**WHAT YOU SHOULD DO**
Counting every line in the entries below where the word "board" occurs, report how many there are. Give only that number.

**DATASET CONTENT**
=== Begin Enclosure ===
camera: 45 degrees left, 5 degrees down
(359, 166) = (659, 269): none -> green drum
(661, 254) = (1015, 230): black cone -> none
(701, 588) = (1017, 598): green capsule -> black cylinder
=== End Enclosure ===
=== Begin Enclosure ===
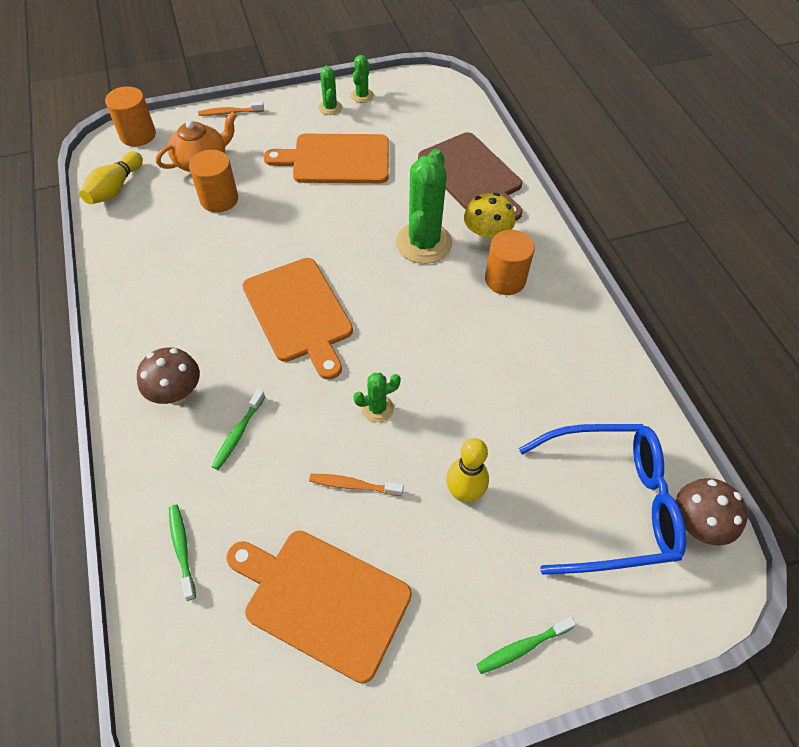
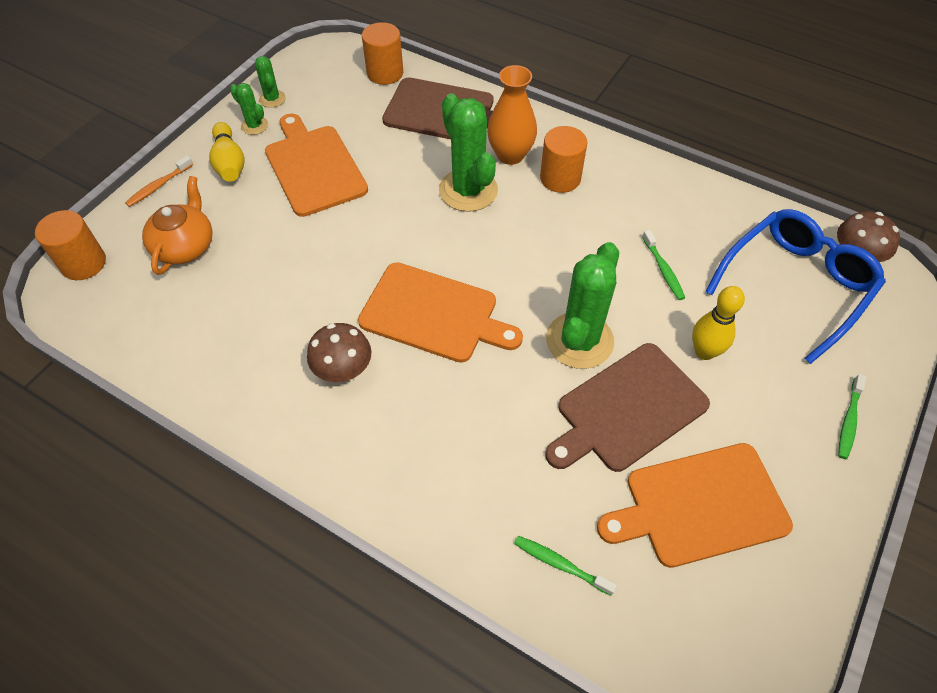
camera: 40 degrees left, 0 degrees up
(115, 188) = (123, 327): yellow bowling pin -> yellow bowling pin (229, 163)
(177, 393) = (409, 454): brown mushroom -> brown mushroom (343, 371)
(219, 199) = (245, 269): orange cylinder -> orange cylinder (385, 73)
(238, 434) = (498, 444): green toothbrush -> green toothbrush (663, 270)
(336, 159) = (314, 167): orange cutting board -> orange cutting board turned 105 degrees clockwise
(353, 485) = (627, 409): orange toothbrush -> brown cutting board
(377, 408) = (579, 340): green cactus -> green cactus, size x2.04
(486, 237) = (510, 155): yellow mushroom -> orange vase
=== End Enclosure ===
=== Begin Enclosure ===
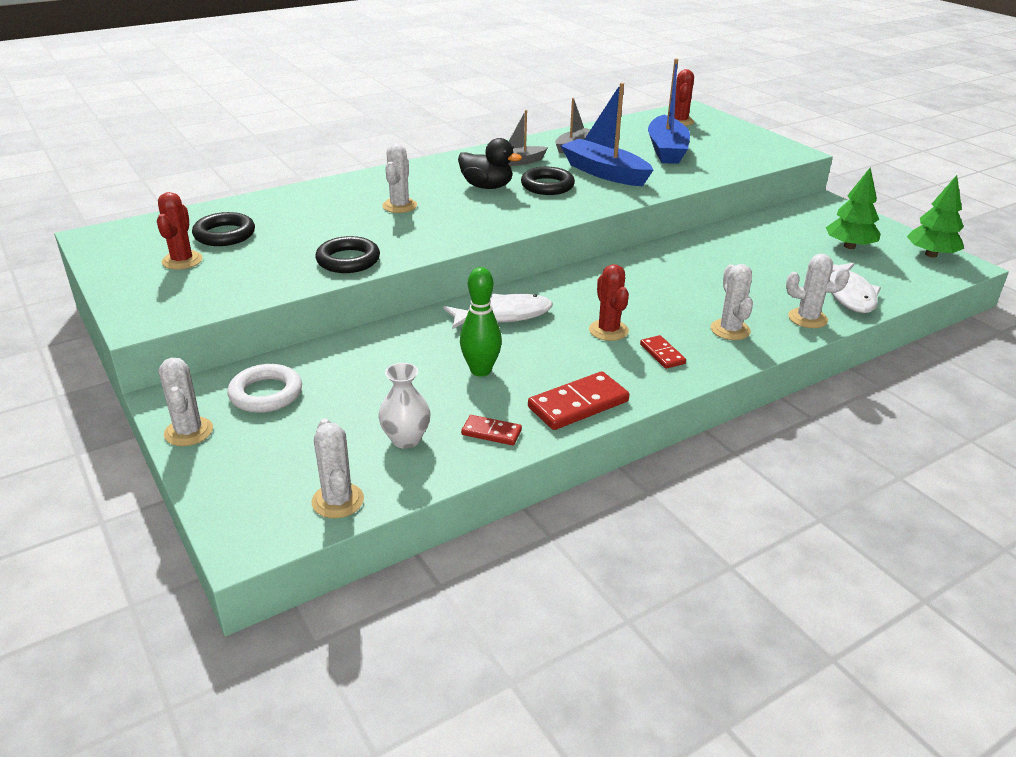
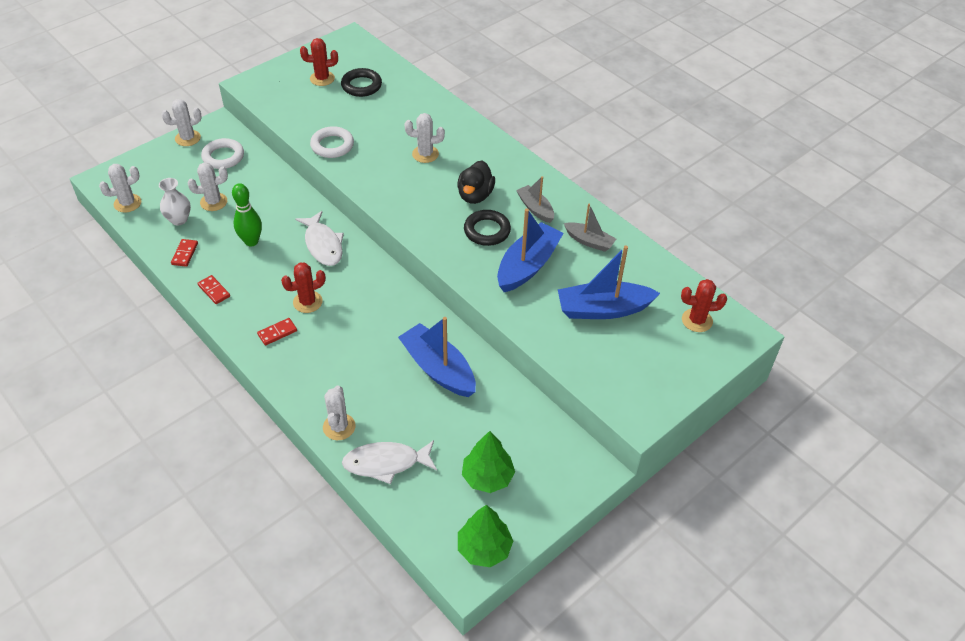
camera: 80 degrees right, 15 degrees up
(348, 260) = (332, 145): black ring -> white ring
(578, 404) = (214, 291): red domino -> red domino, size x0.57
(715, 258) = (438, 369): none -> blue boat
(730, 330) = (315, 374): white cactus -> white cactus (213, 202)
=== End Enclosure ===
**WRITTEN RESPONSE**
2